# RECORDS SHOWN
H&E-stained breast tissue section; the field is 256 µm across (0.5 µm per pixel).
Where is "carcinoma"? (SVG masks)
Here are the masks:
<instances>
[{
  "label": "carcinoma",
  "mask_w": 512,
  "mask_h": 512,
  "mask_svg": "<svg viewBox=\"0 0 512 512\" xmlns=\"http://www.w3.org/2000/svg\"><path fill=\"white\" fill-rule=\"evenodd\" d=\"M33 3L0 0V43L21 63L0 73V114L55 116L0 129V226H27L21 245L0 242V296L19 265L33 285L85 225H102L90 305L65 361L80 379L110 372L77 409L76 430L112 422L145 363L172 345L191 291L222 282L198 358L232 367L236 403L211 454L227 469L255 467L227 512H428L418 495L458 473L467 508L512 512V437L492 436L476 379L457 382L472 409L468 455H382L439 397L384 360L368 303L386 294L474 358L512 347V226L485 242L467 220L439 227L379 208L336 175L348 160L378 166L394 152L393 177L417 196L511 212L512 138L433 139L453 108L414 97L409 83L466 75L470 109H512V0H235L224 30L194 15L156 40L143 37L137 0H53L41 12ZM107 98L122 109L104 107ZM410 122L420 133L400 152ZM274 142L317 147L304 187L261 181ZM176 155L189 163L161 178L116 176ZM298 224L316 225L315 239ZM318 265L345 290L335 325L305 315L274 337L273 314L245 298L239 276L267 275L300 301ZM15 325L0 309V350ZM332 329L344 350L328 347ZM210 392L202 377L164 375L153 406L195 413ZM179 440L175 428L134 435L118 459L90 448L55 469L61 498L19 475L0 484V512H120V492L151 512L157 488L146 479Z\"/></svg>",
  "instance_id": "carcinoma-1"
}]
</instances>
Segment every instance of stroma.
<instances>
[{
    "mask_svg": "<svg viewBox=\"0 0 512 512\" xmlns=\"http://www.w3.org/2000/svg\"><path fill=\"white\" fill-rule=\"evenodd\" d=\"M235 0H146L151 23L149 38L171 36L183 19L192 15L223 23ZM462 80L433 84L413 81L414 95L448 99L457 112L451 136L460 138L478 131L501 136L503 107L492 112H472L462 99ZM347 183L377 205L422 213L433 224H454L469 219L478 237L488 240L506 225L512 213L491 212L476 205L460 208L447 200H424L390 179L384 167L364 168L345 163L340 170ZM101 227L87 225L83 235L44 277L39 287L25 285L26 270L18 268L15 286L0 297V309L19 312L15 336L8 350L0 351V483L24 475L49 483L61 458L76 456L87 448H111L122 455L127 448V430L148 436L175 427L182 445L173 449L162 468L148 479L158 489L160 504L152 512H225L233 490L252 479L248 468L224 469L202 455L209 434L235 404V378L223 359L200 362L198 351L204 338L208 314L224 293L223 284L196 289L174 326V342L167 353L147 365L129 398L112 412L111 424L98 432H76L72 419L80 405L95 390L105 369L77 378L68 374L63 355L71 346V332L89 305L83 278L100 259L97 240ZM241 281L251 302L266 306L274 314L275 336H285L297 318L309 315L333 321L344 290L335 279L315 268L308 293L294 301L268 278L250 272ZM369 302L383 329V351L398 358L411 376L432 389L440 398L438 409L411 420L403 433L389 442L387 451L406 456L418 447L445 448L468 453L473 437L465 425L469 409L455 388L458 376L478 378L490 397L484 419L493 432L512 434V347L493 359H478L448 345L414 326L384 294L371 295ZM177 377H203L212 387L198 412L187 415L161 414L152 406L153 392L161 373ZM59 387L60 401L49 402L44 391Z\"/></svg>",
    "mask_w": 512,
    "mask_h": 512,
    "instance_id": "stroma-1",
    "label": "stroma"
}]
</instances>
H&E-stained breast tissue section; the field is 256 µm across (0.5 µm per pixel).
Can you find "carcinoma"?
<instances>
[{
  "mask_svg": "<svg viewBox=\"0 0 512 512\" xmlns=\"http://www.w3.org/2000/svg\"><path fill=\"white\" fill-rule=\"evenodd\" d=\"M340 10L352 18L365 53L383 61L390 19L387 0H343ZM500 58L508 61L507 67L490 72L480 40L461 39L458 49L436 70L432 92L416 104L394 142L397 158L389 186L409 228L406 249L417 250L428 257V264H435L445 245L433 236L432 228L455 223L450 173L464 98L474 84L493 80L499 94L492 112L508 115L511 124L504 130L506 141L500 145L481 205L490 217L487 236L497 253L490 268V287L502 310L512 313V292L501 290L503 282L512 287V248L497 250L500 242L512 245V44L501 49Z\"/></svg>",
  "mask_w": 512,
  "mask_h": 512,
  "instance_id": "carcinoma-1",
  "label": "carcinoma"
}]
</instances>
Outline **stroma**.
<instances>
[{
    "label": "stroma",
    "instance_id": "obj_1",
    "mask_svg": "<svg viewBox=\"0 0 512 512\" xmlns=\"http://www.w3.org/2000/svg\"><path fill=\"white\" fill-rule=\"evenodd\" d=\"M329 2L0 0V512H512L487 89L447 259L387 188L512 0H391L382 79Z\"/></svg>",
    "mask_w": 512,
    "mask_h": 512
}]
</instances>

# TASK TO CARRY OUT
Repeat the data above exactly.

# SOLUTION FOR THIS EXERCISE
H&E-stained breast tissue section; the field is 256 µm across (0.5 µm per pixel).
Where is "carcinoma"? (SVG masks)
Here are the masks:
<instances>
[{
  "label": "carcinoma",
  "mask_w": 512,
  "mask_h": 512,
  "mask_svg": "<svg viewBox=\"0 0 512 512\" xmlns=\"http://www.w3.org/2000/svg\"><path fill=\"white\" fill-rule=\"evenodd\" d=\"M33 3L0 0V43L21 63L0 73V114L55 116L0 129V226H27L21 245L0 242V296L19 265L33 285L85 225H102L90 305L65 361L80 379L110 372L77 409L76 430L112 422L145 363L172 345L191 291L222 282L198 358L232 367L236 403L211 454L227 469L255 467L227 512H428L418 495L458 473L467 508L512 512V437L492 436L476 379L457 382L472 409L468 455H382L439 397L384 360L368 303L386 294L474 358L512 347V226L485 242L467 220L439 227L379 208L336 175L348 160L378 166L394 152L393 177L417 196L511 212L512 138L433 139L453 108L414 97L409 83L466 75L470 109H512V0H235L224 30L194 15L156 40L143 37L137 0H53L41 12ZM107 98L122 109L104 107ZM410 122L420 133L400 152ZM274 142L317 147L304 187L261 181ZM176 155L189 163L161 178L116 176ZM298 224L316 225L315 239ZM318 265L345 290L335 325L305 315L274 337L273 314L245 298L239 276L267 275L300 301ZM15 325L0 309V350ZM332 329L344 350L328 347ZM210 392L202 377L164 375L153 406L195 413ZM179 440L175 428L134 435L118 459L90 448L55 469L61 498L19 475L0 484V512H120V492L151 512L157 488L146 479Z\"/></svg>",
  "instance_id": "carcinoma-1"
}]
</instances>
Segment every instance of stroma.
<instances>
[{
    "mask_svg": "<svg viewBox=\"0 0 512 512\" xmlns=\"http://www.w3.org/2000/svg\"><path fill=\"white\" fill-rule=\"evenodd\" d=\"M235 0H146L151 23L149 38L171 36L183 19L192 15L223 23ZM462 80L433 84L413 81L414 95L448 99L457 112L451 136L460 138L478 131L501 136L503 107L492 112H472L462 99ZM347 183L377 205L422 213L433 224H454L469 219L478 237L488 240L506 225L512 213L491 212L476 205L460 208L447 200H424L390 179L384 167L364 168L345 163L340 170ZM101 227L87 225L83 235L44 277L39 287L25 285L26 270L18 268L15 286L0 297V309L19 312L15 336L8 350L0 351V483L24 475L49 483L61 458L76 456L87 448H111L122 455L127 448V430L148 436L175 427L182 445L173 449L162 468L148 479L158 489L160 504L152 512H225L233 490L252 479L248 468L224 469L202 455L209 434L235 404V378L223 359L200 362L198 351L204 338L208 314L224 293L223 284L196 289L174 326V342L167 353L147 365L129 398L112 412L111 424L98 432H76L72 419L80 405L95 390L105 369L77 378L68 374L63 355L71 346V332L89 305L83 278L100 259L97 240ZM241 281L251 302L266 306L274 314L275 336H285L297 318L309 315L333 321L344 290L335 279L315 268L308 293L294 301L268 278L250 272ZM369 302L383 329V351L398 358L411 376L432 389L440 398L438 409L411 420L403 433L389 442L387 451L406 456L418 447L445 448L468 453L473 437L465 425L469 409L455 388L458 376L478 378L490 397L484 419L493 432L512 434V347L493 359H478L448 345L414 326L384 294L371 295ZM177 377H203L212 387L198 412L187 415L161 414L152 406L153 392L161 373ZM59 387L60 401L49 402L44 391Z\"/></svg>",
    "mask_w": 512,
    "mask_h": 512,
    "instance_id": "stroma-1",
    "label": "stroma"
}]
</instances>
H&E-stained breast tissue section; the field is 256 µm across (0.5 µm per pixel).
Can you find "carcinoma"?
<instances>
[{
  "mask_svg": "<svg viewBox=\"0 0 512 512\" xmlns=\"http://www.w3.org/2000/svg\"><path fill=\"white\" fill-rule=\"evenodd\" d=\"M340 10L352 18L365 53L383 61L390 19L387 0H343ZM500 58L508 61L507 67L490 72L480 40L461 39L458 49L436 70L432 92L416 104L394 142L397 158L389 186L409 228L406 249L417 250L428 257V264H435L445 245L433 236L432 228L455 223L450 173L464 98L474 84L493 80L499 94L492 112L508 115L511 124L504 130L506 141L500 145L481 205L490 217L487 236L497 253L490 268V287L502 310L512 313V292L501 290L503 282L512 287V248L497 250L500 242L512 245V44L501 49Z\"/></svg>",
  "mask_w": 512,
  "mask_h": 512,
  "instance_id": "carcinoma-1",
  "label": "carcinoma"
}]
</instances>
Outline **stroma**.
<instances>
[{
    "label": "stroma",
    "instance_id": "obj_1",
    "mask_svg": "<svg viewBox=\"0 0 512 512\" xmlns=\"http://www.w3.org/2000/svg\"><path fill=\"white\" fill-rule=\"evenodd\" d=\"M329 2L0 0V512H512L487 89L447 259L387 188L512 0H391L382 79Z\"/></svg>",
    "mask_w": 512,
    "mask_h": 512
}]
</instances>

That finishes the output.